#### [TASK GOAL]
Write out the listing below character for character, though without its pictures.

#### [DATASET EXCERPTS]
****

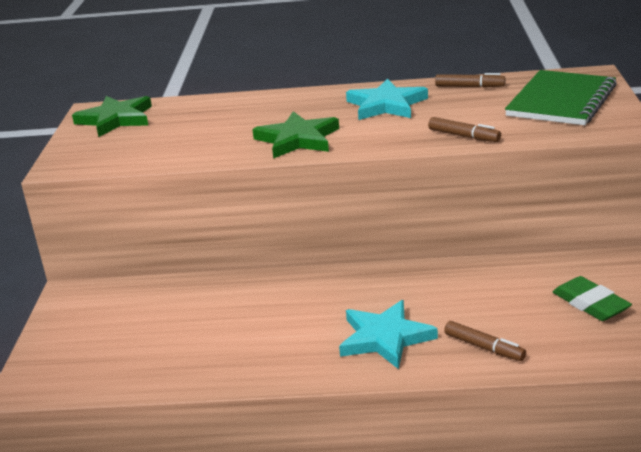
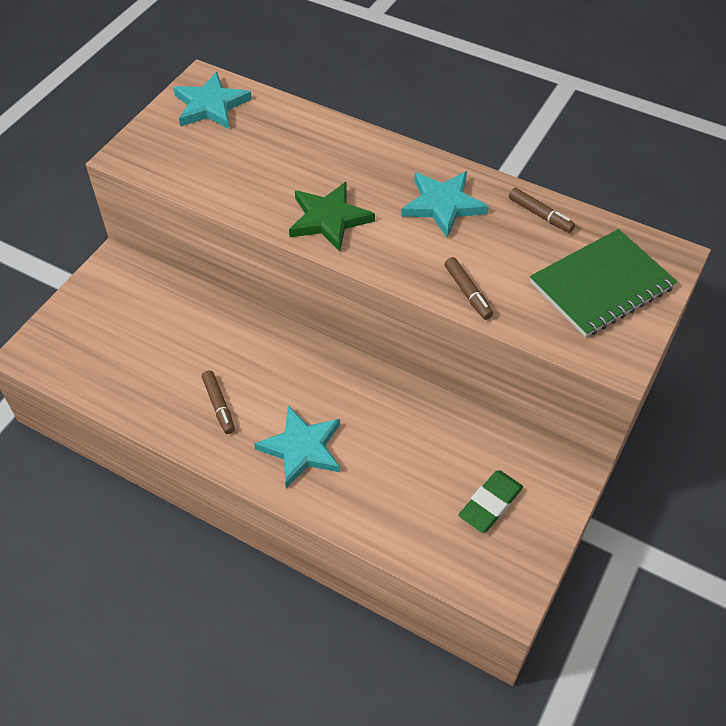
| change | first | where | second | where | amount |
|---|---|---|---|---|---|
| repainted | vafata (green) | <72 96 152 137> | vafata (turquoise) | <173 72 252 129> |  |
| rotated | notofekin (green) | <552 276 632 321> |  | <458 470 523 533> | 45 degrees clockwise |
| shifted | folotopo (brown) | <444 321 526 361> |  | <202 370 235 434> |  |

****

#### [ANSWER BELOW]
| change | first | where | second | where | amount |
|---|---|---|---|---|---|
| repainted | vafata (green) | <72 96 152 137> | vafata (turquoise) | <173 72 252 129> |  |
| rotated | notofekin (green) | <552 276 632 321> |  | <458 470 523 533> | 45 degrees clockwise |
| shifted | folotopo (brown) | <444 321 526 361> |  | <202 370 235 434> |  |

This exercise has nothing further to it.